(Information Opens)
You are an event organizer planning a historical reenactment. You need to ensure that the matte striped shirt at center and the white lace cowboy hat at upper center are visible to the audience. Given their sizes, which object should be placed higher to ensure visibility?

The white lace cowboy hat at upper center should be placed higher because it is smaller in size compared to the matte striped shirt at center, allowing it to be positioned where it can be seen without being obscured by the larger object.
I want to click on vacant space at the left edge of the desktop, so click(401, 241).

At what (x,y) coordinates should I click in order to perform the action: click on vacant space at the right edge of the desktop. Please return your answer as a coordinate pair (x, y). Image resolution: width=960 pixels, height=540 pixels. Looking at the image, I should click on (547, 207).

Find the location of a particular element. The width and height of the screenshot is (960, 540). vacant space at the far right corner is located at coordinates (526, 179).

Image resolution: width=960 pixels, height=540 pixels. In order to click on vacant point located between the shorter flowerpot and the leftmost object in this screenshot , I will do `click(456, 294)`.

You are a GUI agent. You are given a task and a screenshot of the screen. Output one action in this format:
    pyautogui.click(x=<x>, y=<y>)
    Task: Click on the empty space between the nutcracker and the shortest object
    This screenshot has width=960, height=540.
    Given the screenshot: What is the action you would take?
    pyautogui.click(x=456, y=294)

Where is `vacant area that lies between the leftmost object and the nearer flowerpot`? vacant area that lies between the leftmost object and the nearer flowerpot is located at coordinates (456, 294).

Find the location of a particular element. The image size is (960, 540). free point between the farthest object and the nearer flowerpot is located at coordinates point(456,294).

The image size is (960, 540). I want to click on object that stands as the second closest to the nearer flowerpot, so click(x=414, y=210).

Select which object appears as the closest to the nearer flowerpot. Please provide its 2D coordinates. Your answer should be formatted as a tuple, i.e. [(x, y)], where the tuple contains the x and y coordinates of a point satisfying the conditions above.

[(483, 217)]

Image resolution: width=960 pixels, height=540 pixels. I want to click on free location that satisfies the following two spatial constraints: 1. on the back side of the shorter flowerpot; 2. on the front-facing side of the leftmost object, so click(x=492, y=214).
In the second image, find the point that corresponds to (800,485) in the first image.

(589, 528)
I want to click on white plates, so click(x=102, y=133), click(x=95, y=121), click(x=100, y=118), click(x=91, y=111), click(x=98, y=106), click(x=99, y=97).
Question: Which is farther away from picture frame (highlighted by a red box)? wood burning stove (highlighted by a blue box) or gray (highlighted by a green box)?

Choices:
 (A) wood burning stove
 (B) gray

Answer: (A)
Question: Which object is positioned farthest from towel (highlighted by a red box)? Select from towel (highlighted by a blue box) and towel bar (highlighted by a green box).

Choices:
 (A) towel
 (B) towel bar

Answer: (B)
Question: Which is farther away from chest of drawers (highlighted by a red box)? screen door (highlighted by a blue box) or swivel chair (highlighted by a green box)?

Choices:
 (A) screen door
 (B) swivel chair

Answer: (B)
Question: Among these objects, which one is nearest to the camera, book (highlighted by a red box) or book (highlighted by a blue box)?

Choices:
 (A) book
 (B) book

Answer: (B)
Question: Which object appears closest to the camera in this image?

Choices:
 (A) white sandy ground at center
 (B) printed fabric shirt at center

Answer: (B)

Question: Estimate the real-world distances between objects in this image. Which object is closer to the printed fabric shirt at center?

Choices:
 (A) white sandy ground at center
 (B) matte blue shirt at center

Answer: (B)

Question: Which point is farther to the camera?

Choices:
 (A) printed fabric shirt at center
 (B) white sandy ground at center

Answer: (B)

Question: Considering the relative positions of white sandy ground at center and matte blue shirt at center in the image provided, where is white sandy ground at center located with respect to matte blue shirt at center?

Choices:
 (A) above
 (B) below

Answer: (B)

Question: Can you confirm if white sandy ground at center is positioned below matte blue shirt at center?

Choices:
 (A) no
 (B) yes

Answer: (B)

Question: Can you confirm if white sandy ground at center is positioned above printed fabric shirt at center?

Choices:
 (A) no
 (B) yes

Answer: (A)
(Information Closes)
Required action: Pick out every line in the items above that contains the string "cowboy", and copy each one. Case counts.

Answer area:
You are an event organizer planning a historical reenactment. You need to ensure that the matte striped shirt at center and the white lace cowboy hat at upper center are visible to the audience. Given their sizes, which object should be placed higher to ensure visibility?
The white lace cowboy hat at upper center should be placed higher because it is smaller in size compared to the matte striped shirt at center, allowing it to be positioned where it can be seen without being obscured by the larger object.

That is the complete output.